TASK DIRECTIONS: Repeat the listing verbatim. Drop any pictures.

DATA:
——
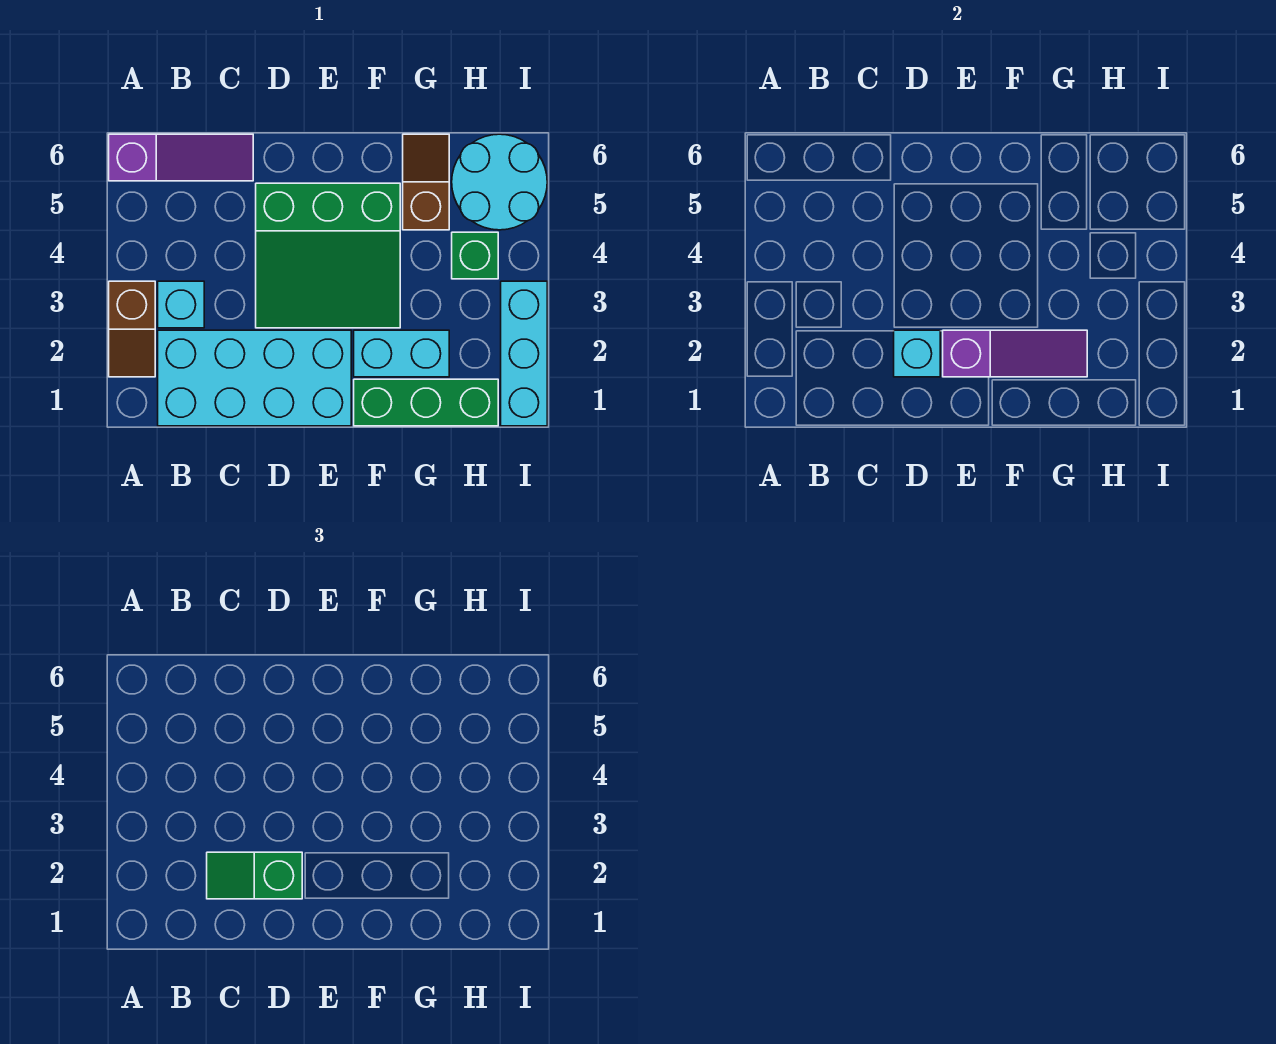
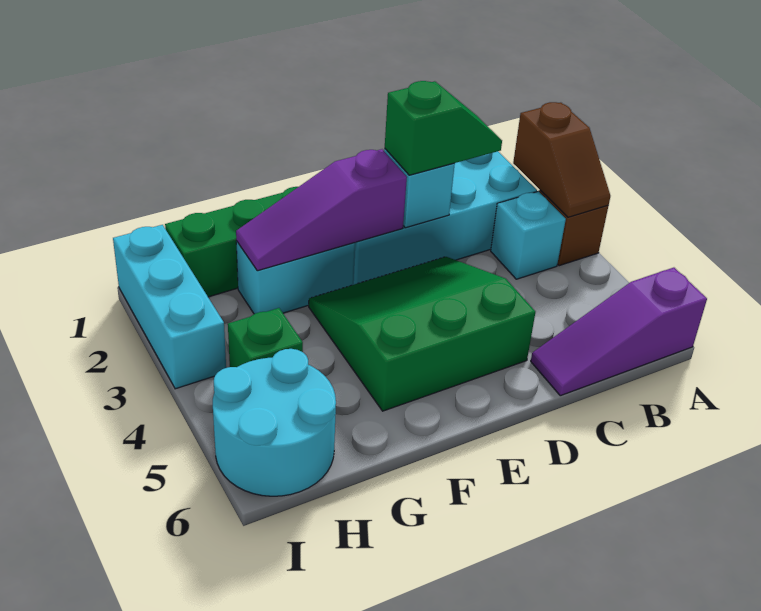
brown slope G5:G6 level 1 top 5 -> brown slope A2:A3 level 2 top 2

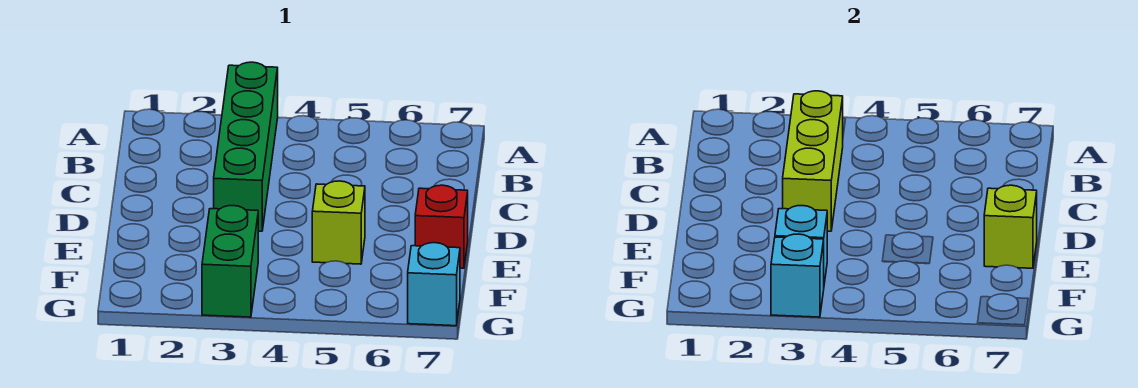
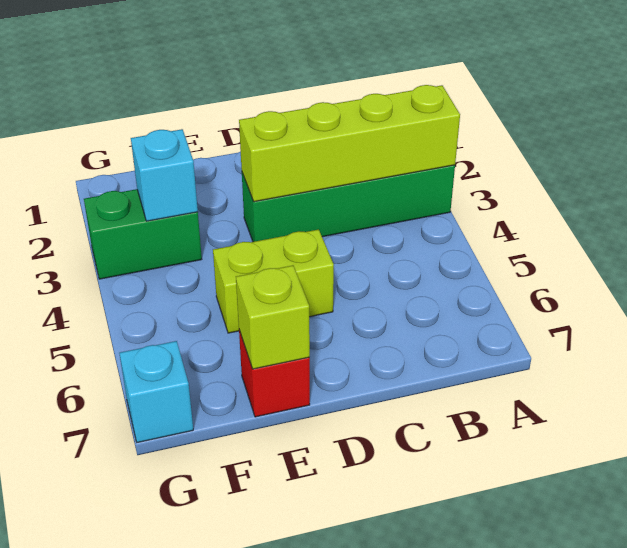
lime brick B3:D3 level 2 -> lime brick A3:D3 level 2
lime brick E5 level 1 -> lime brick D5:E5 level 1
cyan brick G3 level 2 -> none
——
RESPONSE TO THIS EXERCISE:
brown slope G5:G6 level 1 top 5 -> brown slope A2:A3 level 2 top 2

lime brick B3:D3 level 2 -> lime brick A3:D3 level 2
lime brick E5 level 1 -> lime brick D5:E5 level 1
cyan brick G3 level 2 -> none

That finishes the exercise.